— Prompt —
All pictures must be left out as you transcribe the lines from the first line of the data to the line containing "was: donut [biały] (1st from left)", both included.

— Material to process —
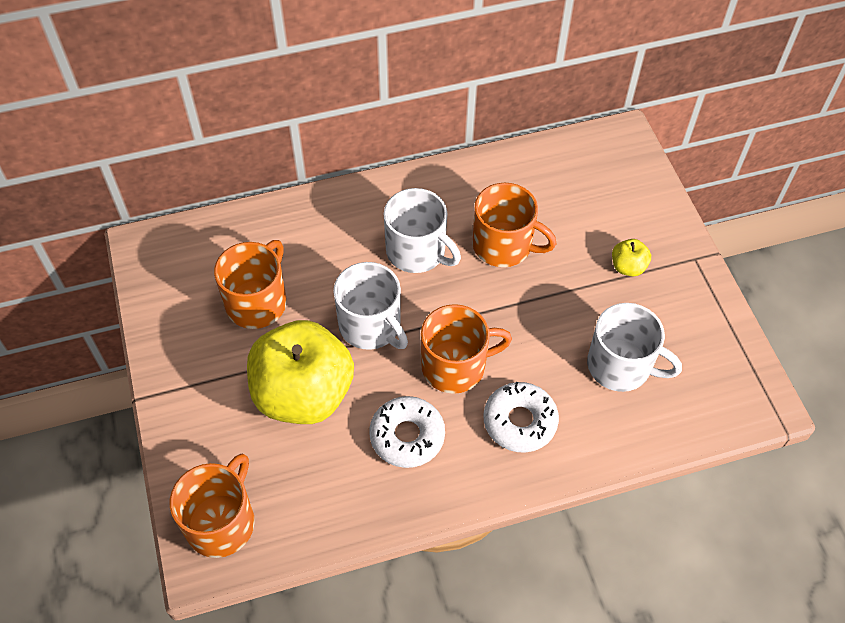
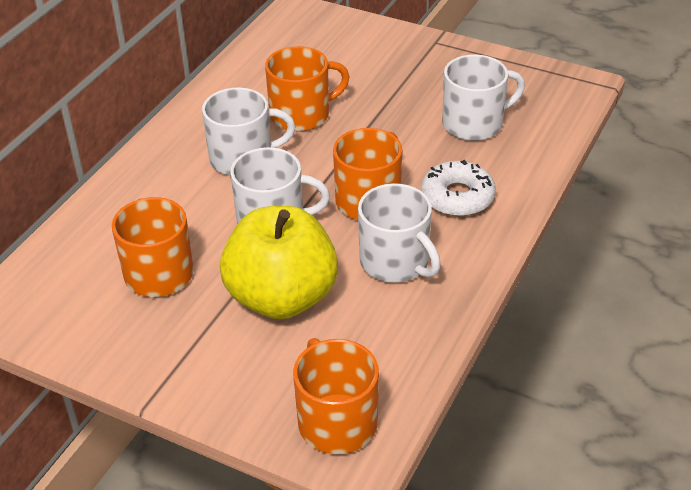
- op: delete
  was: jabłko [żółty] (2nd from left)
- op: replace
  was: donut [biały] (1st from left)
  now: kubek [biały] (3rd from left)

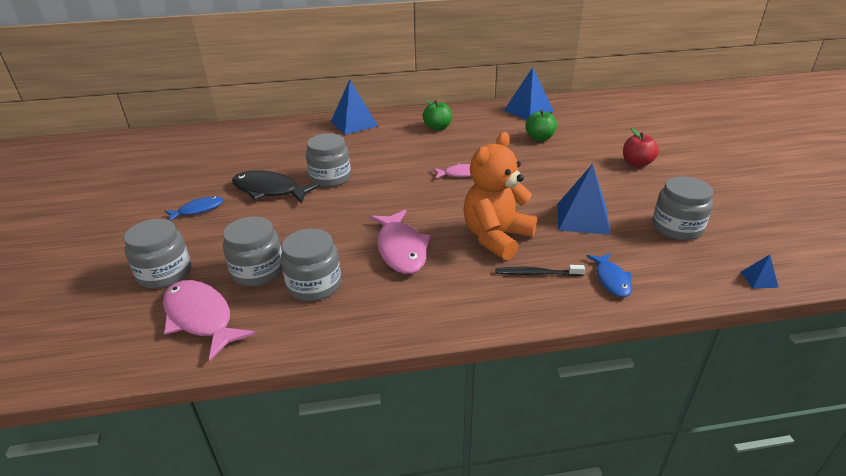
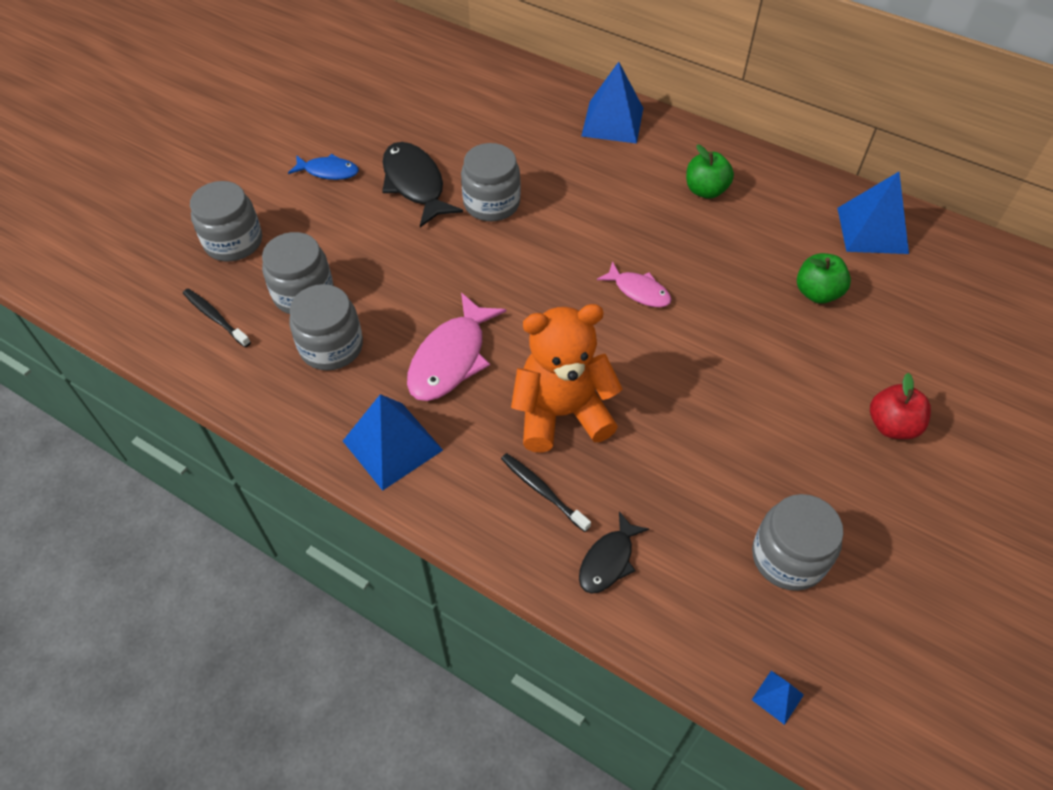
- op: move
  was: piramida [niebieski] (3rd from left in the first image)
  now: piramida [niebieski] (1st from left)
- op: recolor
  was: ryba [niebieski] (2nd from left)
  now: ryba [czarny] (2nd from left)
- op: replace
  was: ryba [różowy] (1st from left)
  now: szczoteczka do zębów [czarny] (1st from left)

— Solution —
- op: delete
  was: jabłko [żółty] (2nd from left)
- op: replace
  was: donut [biały] (1st from left)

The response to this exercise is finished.